Object matching data:

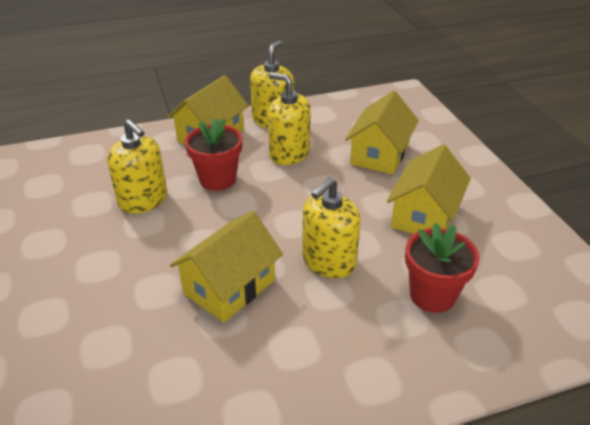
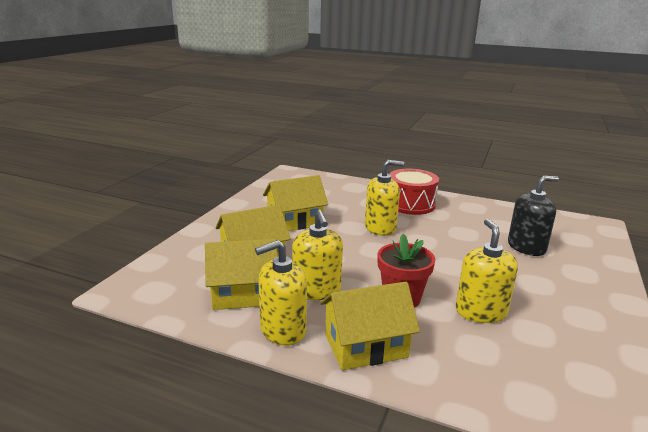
camera: 140 degrees left, 15 degrees down
(122, 334) = (526, 247): none -> black soap dispenser
(229, 286) = (449, 240): yellow house -> yellow house (243, 294)
(349, 349) = (410, 204): none -> red drum
(432, 295) = (348, 201): red flower pot -> none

§ **REQUIRED ACTION**:
Write out each entry again exactly, and skip the pictures.

§ **YOUR RESPONSE**:
camera: 140 degrees left, 15 degrees down
(122, 334) = (526, 247): none -> black soap dispenser
(229, 286) = (449, 240): yellow house -> yellow house (243, 294)
(349, 349) = (410, 204): none -> red drum
(432, 295) = (348, 201): red flower pot -> none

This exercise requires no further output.